Nothing but the lines from the one containing "martillo/marrón [783 225 72 60] => nothing" through the one containing "tetera/marrón [653 286", both included, should be given again, each exactly as written below.

DATA FOR PROCESSING:
=== Section Start ===
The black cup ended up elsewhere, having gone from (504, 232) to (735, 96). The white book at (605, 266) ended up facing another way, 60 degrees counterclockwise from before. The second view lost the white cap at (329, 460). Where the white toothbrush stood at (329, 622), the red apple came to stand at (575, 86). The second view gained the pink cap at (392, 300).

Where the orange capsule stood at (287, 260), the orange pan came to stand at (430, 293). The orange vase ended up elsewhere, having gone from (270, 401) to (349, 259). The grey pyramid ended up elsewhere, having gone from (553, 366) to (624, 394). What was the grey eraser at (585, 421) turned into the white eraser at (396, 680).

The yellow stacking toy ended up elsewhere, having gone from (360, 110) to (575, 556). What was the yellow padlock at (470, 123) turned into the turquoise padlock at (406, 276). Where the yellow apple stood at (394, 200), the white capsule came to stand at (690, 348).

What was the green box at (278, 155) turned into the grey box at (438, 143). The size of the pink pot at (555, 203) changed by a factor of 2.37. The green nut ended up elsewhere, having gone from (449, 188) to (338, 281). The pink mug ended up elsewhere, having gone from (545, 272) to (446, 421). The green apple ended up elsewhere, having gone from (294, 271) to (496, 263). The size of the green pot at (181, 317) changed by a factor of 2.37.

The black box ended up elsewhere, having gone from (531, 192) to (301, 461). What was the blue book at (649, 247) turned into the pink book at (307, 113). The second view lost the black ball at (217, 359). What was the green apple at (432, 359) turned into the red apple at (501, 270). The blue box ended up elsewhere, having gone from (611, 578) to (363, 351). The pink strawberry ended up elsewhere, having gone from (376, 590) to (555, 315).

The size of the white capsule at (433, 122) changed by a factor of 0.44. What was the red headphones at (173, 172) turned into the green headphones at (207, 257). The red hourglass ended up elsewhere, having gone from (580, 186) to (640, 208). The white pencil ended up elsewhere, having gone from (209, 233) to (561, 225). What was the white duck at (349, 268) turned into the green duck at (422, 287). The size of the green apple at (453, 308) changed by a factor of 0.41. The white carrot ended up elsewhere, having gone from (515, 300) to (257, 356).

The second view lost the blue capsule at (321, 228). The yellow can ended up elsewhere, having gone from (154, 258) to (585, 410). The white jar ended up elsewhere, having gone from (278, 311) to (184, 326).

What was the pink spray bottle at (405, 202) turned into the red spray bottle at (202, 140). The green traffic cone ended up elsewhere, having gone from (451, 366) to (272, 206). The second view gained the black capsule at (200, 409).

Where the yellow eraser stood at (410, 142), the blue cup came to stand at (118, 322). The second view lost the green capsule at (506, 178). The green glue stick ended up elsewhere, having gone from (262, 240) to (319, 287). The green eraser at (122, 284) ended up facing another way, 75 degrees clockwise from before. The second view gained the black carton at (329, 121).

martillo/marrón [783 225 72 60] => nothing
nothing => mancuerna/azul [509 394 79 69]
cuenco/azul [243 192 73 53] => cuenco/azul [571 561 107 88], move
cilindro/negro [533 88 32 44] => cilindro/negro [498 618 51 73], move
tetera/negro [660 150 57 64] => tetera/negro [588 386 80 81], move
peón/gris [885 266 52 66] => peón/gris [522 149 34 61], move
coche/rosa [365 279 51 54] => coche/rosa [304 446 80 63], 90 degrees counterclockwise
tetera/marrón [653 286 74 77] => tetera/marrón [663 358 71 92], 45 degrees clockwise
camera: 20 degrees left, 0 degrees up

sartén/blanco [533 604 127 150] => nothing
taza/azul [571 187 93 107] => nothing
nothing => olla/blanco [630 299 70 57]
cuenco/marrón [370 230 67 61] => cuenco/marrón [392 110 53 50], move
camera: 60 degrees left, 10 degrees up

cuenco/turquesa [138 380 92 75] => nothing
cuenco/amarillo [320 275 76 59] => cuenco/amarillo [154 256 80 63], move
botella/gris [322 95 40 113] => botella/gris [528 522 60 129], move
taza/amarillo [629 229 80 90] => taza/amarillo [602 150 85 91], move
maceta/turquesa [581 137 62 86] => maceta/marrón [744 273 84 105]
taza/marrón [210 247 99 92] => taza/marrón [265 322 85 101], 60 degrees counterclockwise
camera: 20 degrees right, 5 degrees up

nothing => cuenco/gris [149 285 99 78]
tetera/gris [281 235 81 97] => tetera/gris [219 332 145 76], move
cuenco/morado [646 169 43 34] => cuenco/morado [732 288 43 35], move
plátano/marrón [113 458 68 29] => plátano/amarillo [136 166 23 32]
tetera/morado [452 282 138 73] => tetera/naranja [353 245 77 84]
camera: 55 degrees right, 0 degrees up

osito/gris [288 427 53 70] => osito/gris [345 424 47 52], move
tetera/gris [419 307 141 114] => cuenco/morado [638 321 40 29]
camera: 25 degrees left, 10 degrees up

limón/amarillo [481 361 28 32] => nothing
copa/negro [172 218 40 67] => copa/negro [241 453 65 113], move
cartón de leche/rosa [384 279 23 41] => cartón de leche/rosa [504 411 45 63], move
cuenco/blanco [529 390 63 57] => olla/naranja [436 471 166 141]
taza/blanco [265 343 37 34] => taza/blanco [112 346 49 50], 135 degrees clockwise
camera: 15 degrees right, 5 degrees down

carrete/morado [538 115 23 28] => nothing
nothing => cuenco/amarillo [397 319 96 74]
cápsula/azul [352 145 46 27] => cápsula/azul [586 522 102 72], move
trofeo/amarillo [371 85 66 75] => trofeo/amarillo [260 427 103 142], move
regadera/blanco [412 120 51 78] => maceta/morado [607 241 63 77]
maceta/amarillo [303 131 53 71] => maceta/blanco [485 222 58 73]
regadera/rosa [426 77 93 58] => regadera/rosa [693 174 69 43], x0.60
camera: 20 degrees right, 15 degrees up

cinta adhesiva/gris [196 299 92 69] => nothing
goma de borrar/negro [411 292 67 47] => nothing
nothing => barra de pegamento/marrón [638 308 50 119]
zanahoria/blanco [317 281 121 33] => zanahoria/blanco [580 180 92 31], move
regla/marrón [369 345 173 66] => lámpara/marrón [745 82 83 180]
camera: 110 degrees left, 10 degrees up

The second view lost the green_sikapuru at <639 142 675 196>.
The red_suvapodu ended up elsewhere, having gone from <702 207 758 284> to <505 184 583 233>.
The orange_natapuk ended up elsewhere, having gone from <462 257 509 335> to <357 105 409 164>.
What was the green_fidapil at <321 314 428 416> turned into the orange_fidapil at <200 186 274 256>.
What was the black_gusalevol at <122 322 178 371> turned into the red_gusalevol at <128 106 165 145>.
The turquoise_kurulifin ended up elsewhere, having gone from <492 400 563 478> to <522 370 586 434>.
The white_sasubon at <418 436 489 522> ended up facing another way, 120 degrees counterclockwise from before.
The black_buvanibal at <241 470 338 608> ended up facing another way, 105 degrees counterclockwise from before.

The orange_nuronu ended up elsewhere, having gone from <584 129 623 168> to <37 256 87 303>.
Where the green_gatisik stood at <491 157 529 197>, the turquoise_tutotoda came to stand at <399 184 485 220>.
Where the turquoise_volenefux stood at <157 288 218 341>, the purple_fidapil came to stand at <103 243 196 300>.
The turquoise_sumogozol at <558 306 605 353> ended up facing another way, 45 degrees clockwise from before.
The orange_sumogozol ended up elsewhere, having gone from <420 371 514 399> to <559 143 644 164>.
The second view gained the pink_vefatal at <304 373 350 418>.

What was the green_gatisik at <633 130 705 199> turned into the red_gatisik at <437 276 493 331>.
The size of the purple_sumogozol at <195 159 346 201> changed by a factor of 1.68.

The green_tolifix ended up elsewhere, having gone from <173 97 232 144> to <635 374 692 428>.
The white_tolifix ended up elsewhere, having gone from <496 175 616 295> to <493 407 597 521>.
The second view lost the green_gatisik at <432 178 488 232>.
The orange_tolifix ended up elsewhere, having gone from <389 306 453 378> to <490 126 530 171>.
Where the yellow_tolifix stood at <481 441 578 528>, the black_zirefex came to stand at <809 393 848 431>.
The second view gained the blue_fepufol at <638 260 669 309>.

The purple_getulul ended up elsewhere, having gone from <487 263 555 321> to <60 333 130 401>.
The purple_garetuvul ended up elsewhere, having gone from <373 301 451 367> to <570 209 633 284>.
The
=== Section End ===
WRITTEN REPLY:
martillo/marrón [783 225 72 60] => nothing
nothing => mancuerna/azul [509 394 79 69]
cuenco/azul [243 192 73 53] => cuenco/azul [571 561 107 88], move
cilindro/negro [533 88 32 44] => cilindro/negro [498 618 51 73], move
tetera/negro [660 150 57 64] => tetera/negro [588 386 80 81], move
peón/gris [885 266 52 66] => peón/gris [522 149 34 61], move
coche/rosa [365 279 51 54] => coche/rosa [304 446 80 63], 90 degrees counterclockwise
tetera/marrón [653 286 74 77] => tetera/marrón [663 358 71 92], 45 degrees clockwise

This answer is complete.